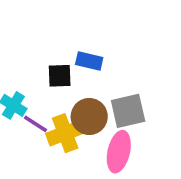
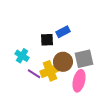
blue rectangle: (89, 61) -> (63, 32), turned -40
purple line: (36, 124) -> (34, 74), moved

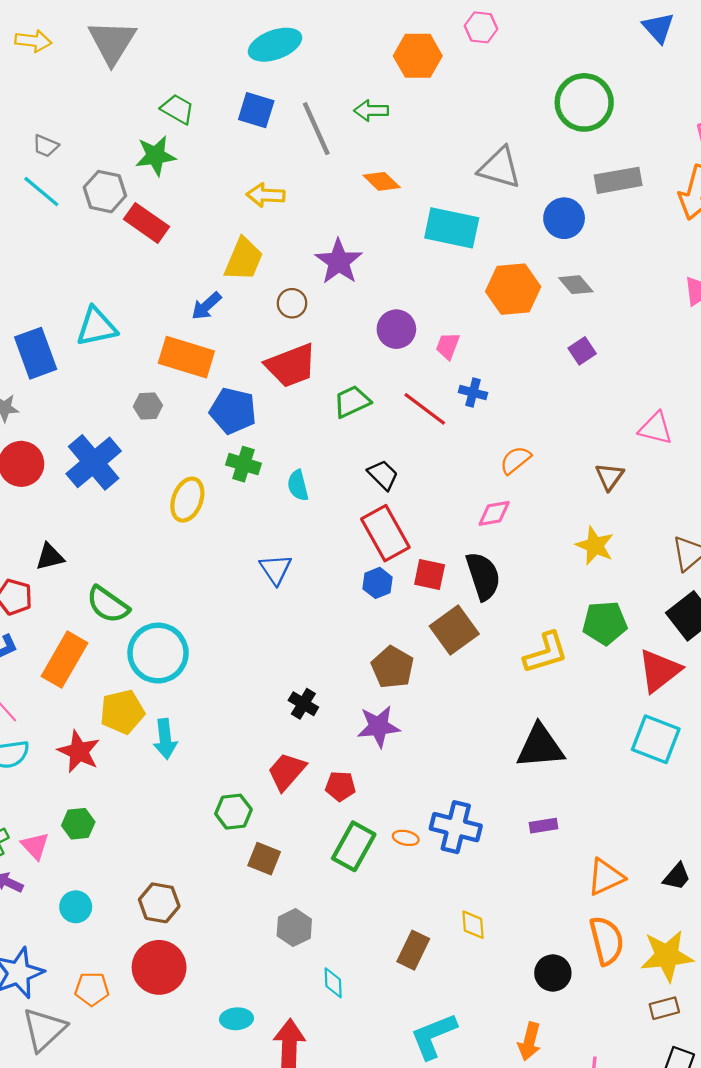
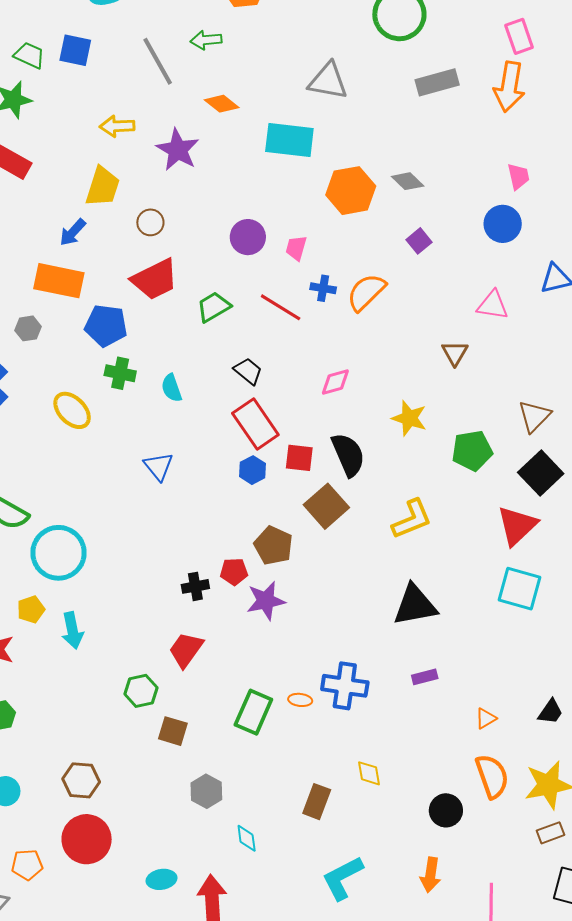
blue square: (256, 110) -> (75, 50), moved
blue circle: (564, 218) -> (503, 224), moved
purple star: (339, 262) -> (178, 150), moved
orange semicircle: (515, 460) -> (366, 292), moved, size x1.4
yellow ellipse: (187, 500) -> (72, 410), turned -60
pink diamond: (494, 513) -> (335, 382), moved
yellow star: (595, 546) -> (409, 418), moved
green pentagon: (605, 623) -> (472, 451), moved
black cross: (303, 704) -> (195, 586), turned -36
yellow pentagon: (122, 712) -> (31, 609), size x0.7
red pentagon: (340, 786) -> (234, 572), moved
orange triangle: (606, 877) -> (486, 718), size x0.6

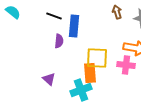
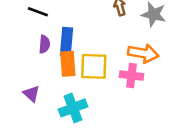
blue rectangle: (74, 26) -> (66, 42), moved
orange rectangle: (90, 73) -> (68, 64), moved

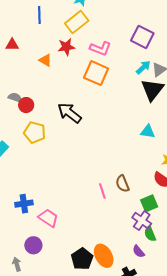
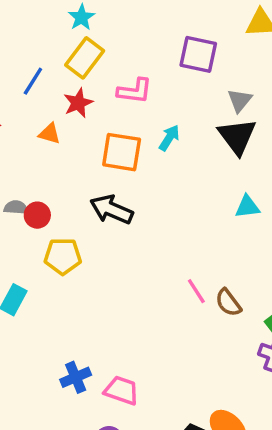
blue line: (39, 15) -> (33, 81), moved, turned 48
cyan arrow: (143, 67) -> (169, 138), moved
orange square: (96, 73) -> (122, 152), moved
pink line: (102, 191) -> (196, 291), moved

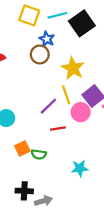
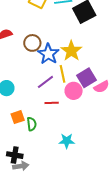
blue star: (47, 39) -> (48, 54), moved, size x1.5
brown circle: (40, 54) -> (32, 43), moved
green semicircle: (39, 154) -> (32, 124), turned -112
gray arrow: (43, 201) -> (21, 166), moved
^^^^
=== EXERCISE INSTRUCTIONS ===
If a line holds a picture, skip the picture and transcribe the rest of the material exactly.

=== EXERCISE SOLUTION ===
blue rectangle: (89, 61) -> (63, 32), turned -40
purple line: (36, 124) -> (34, 74), moved

blue square: (256, 110) -> (75, 50), moved
blue circle: (564, 218) -> (503, 224), moved
purple star: (339, 262) -> (178, 150), moved
orange semicircle: (515, 460) -> (366, 292), moved, size x1.4
yellow ellipse: (187, 500) -> (72, 410), turned -60
pink diamond: (494, 513) -> (335, 382), moved
yellow star: (595, 546) -> (409, 418), moved
green pentagon: (605, 623) -> (472, 451), moved
black cross: (303, 704) -> (195, 586), turned -36
yellow pentagon: (122, 712) -> (31, 609), size x0.7
red pentagon: (340, 786) -> (234, 572), moved
orange triangle: (606, 877) -> (486, 718), size x0.6

blue rectangle: (74, 26) -> (66, 42), moved
orange rectangle: (90, 73) -> (68, 64), moved

blue line: (39, 15) -> (33, 81), moved, turned 48
cyan arrow: (143, 67) -> (169, 138), moved
orange square: (96, 73) -> (122, 152), moved
pink line: (102, 191) -> (196, 291), moved

blue star: (47, 39) -> (48, 54), moved, size x1.5
brown circle: (40, 54) -> (32, 43), moved
green semicircle: (39, 154) -> (32, 124), turned -112
gray arrow: (43, 201) -> (21, 166), moved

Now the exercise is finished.